> [Task]:
What is the number of lines in the data that include the string "white"? Give it by itself.

> [Task data]:

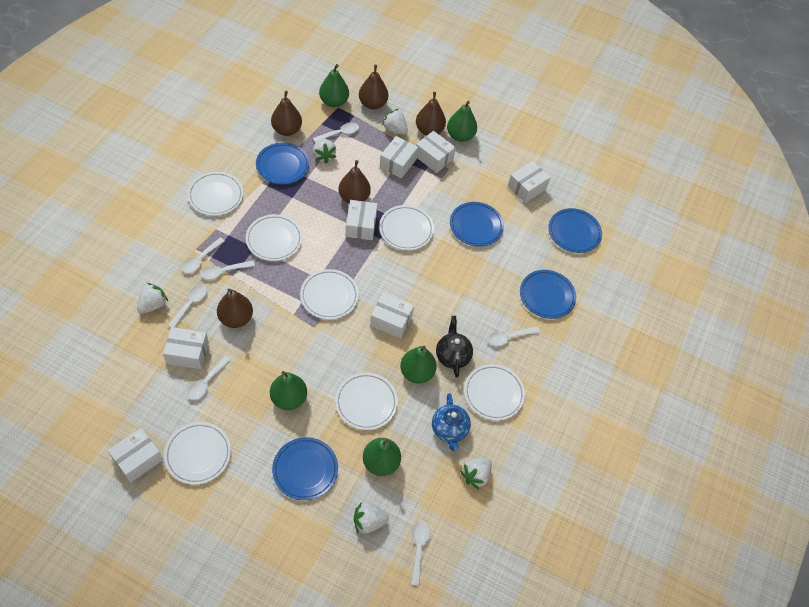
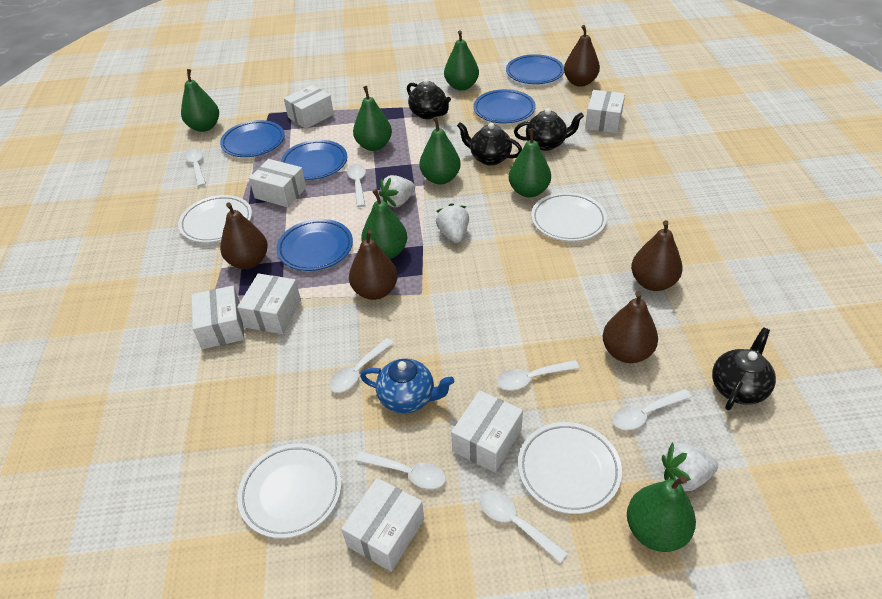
black teapot: 1 -> 4
green pear: 5 -> 7
white plate: 7 -> 4
white strawberry: 5 -> 3

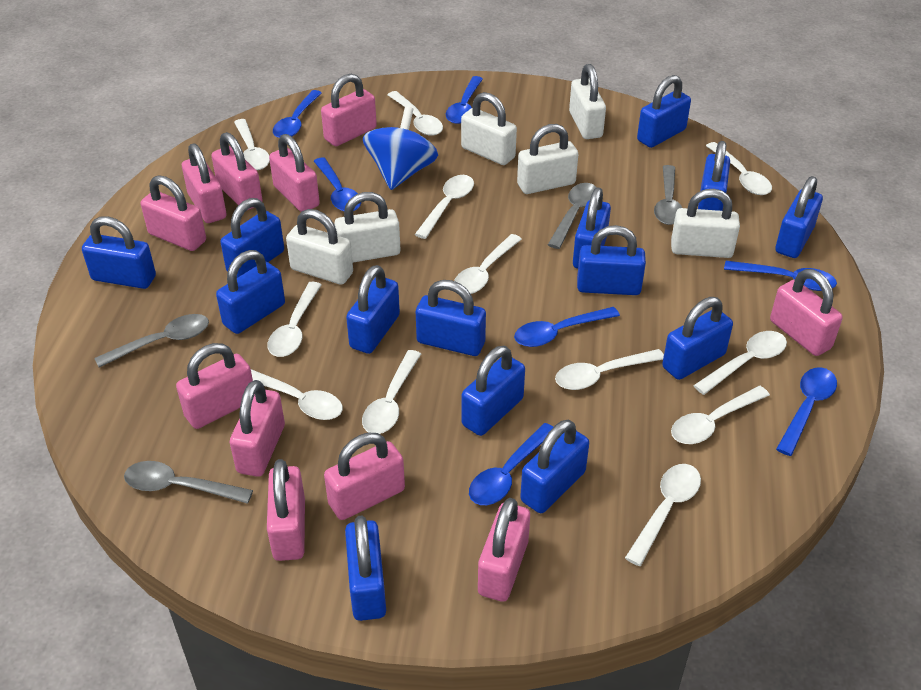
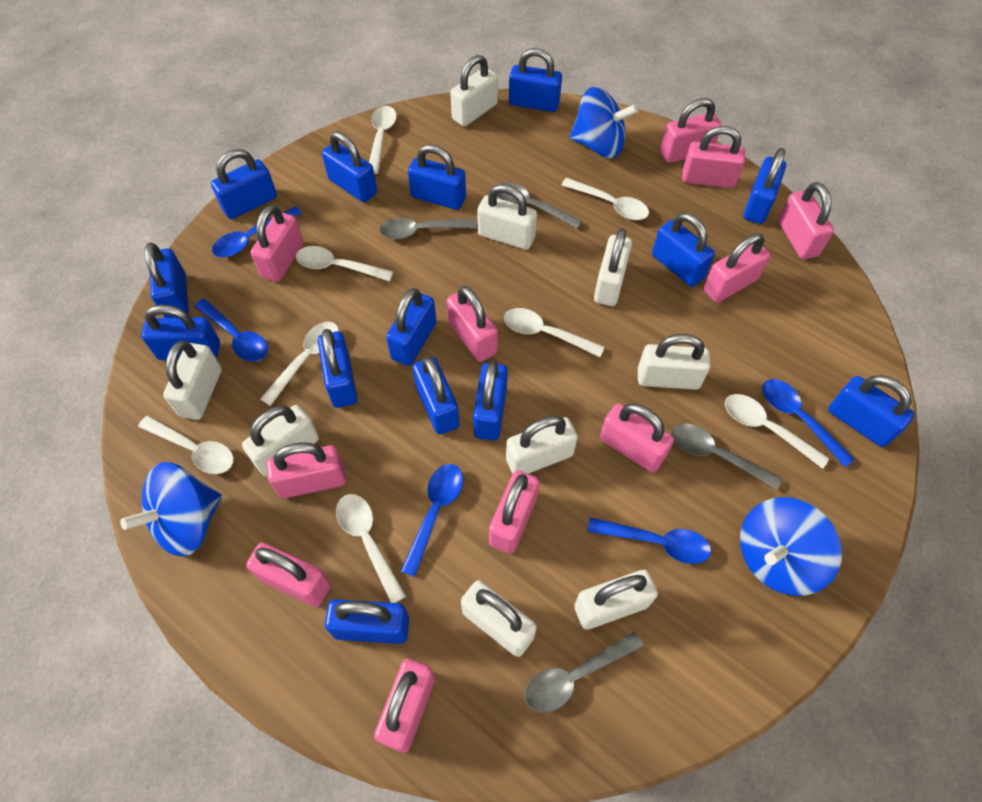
blue spinning top: 1 -> 3
blue spoon: 7 -> 5
white padlock: 6 -> 9
white spoon: 12 -> 8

> [Solution]:
4